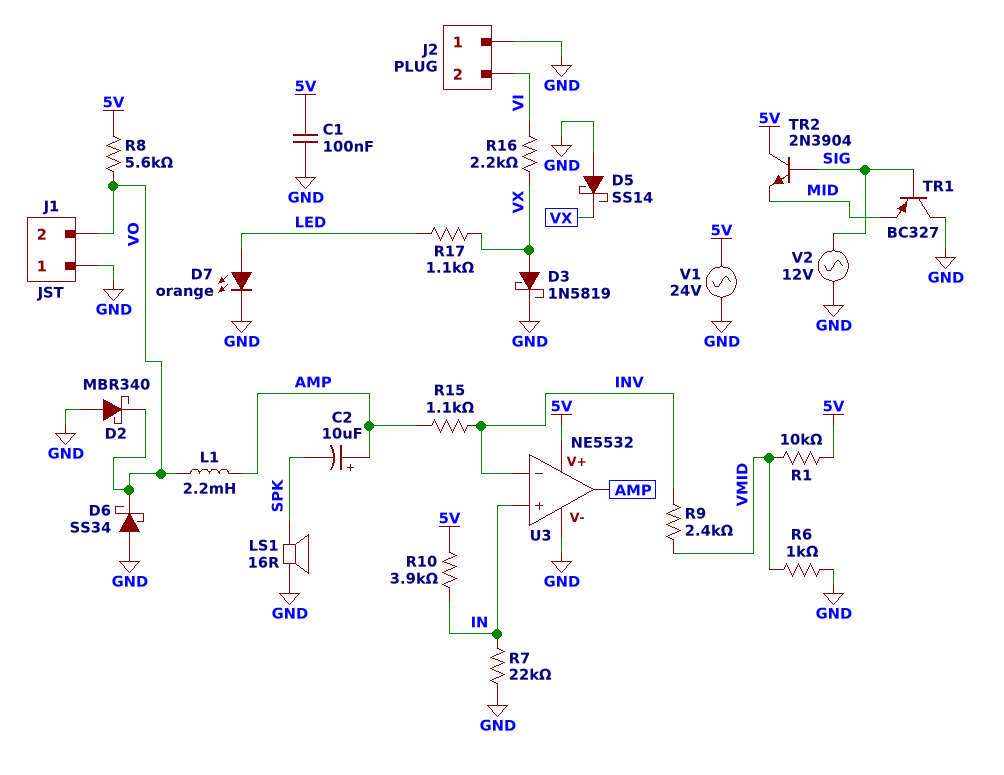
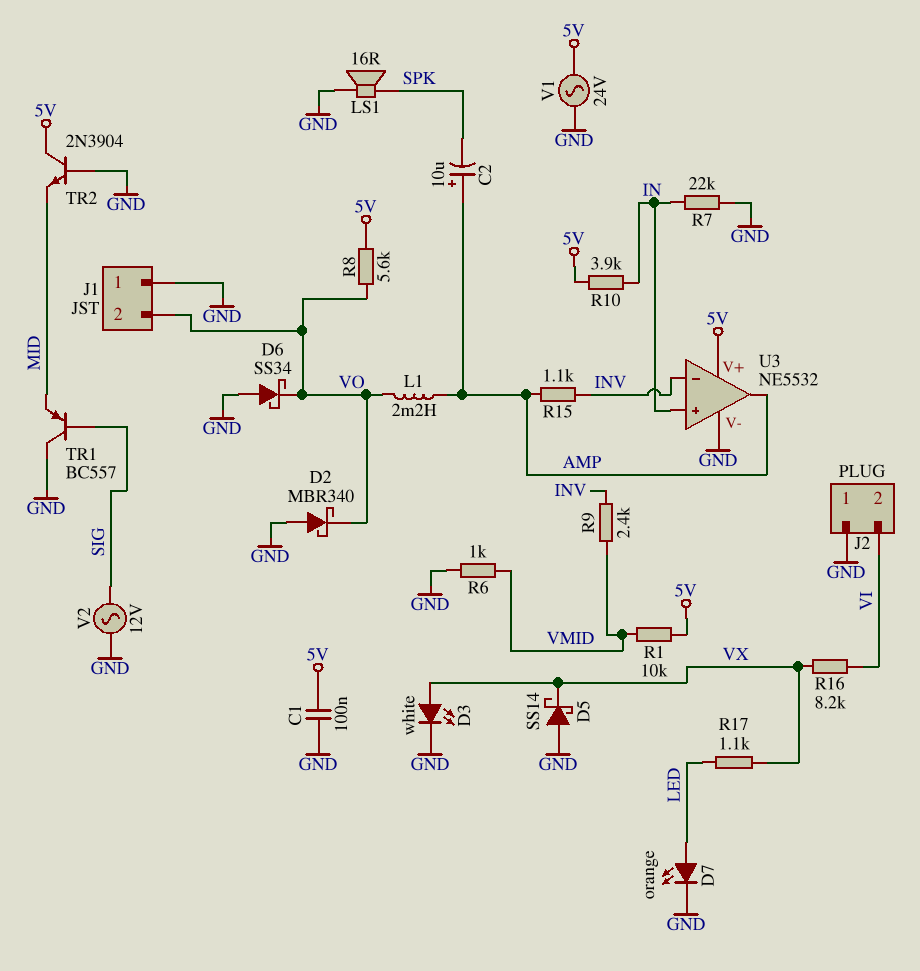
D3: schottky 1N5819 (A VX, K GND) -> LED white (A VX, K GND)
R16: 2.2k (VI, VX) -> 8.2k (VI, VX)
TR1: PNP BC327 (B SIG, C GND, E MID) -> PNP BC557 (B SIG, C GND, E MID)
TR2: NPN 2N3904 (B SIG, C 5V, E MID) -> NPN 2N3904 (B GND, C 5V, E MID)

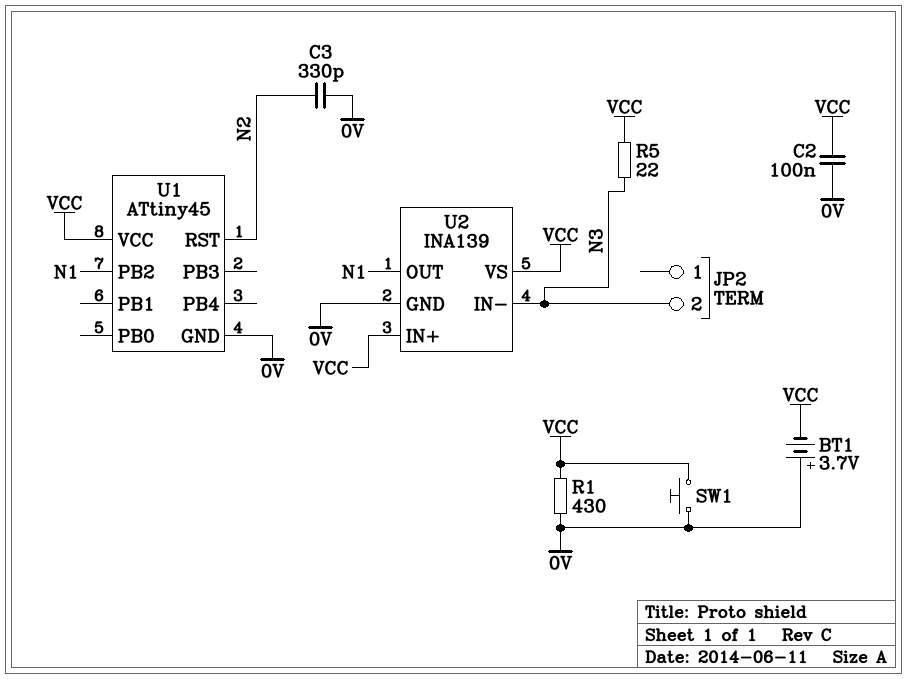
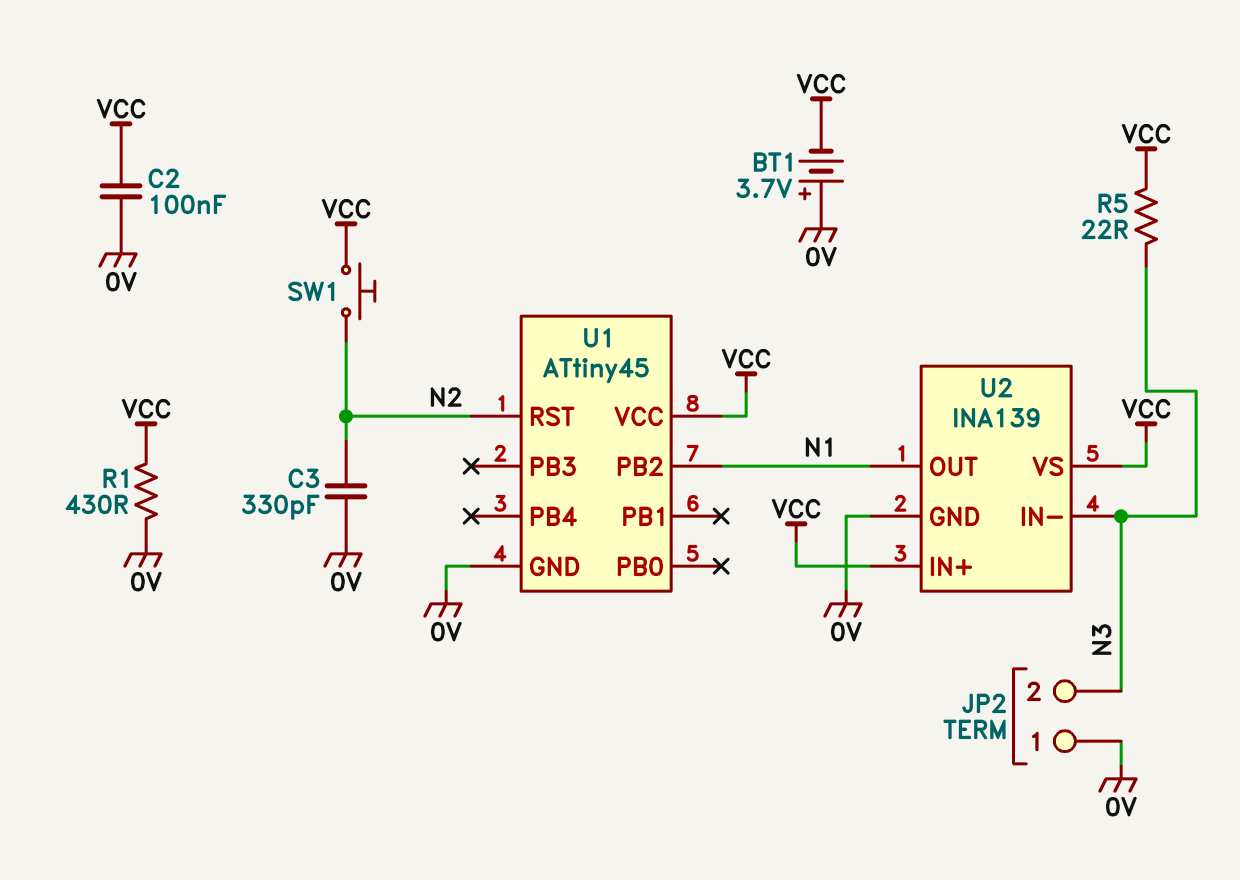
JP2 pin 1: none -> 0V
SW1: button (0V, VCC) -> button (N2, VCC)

---

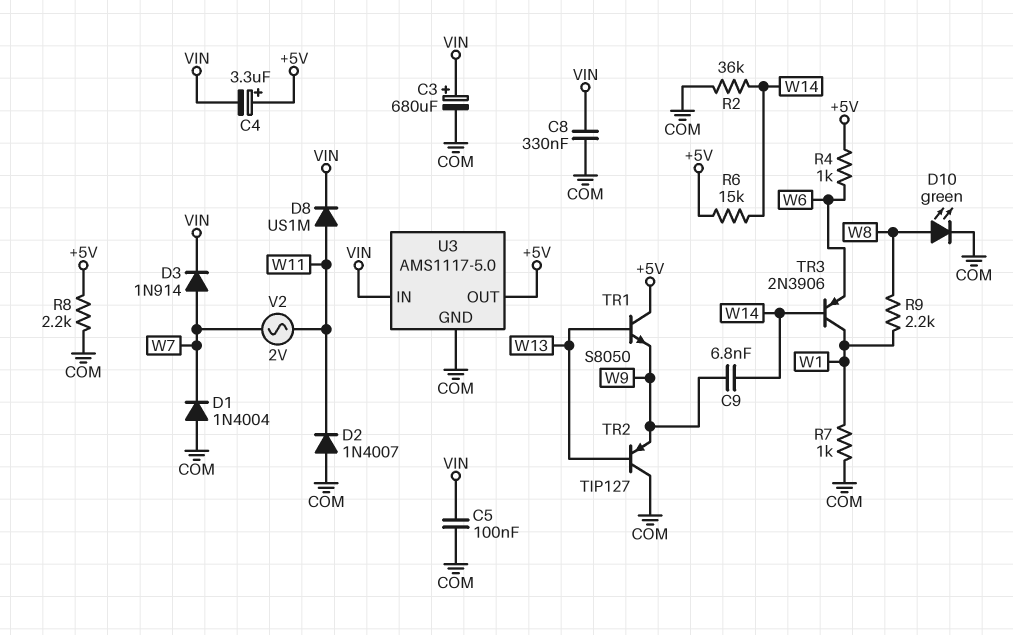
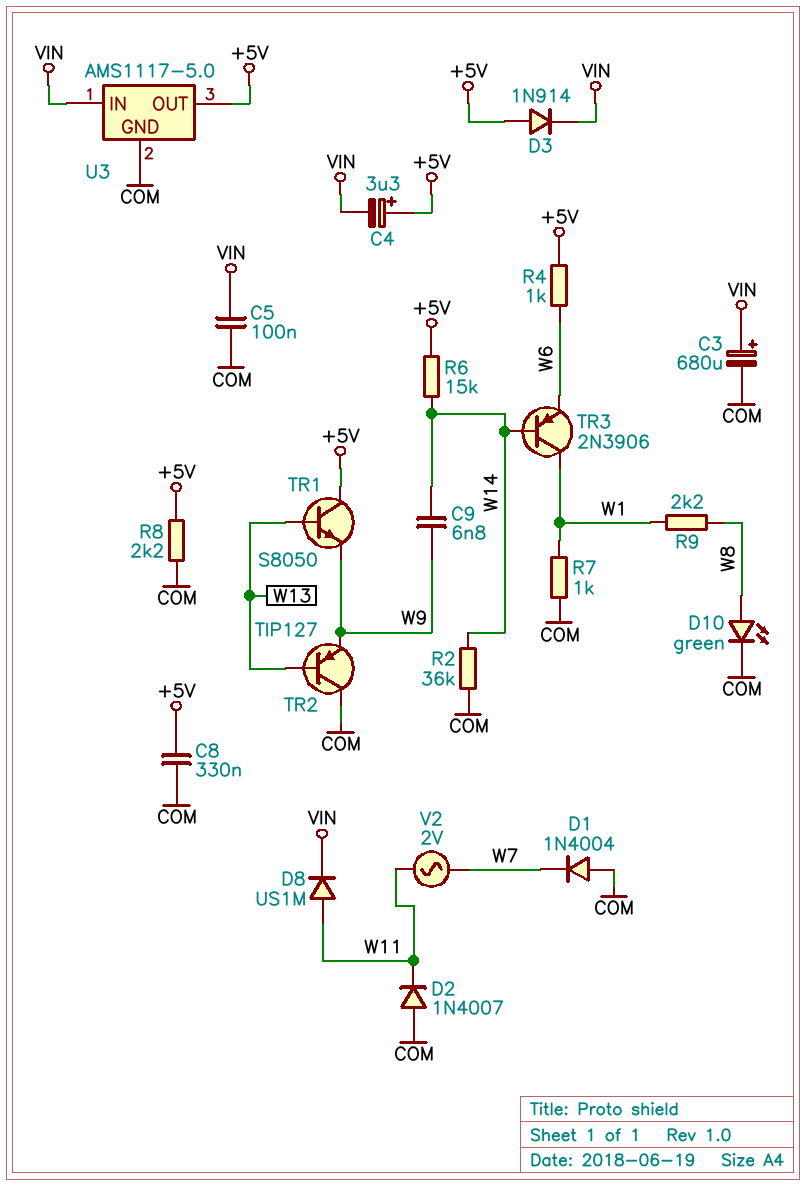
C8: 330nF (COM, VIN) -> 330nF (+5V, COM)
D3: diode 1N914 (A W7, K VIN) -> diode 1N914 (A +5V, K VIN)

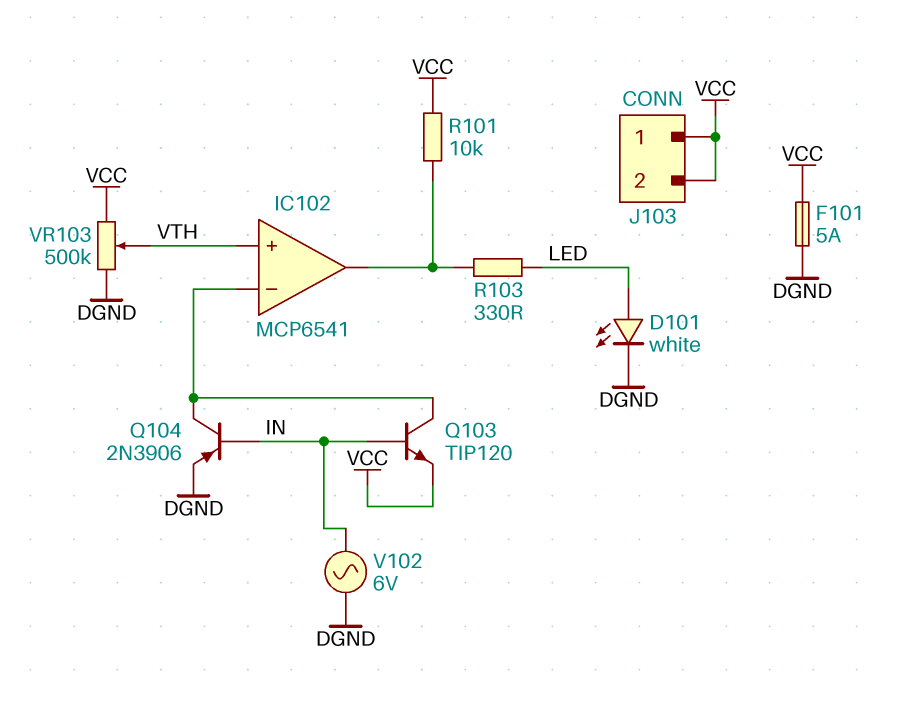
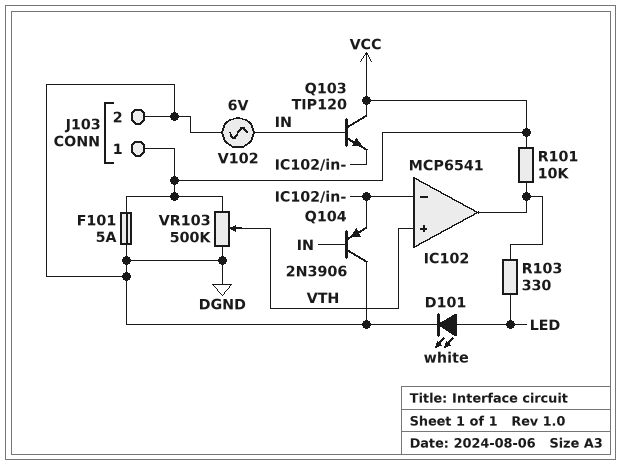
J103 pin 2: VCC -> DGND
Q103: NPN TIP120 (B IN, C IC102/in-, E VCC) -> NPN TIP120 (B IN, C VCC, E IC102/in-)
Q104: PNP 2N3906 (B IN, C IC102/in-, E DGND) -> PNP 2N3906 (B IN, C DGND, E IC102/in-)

(Work task)
For the records given here, say how many lines hold the string "DGND", with no further words.

(Task answer)
2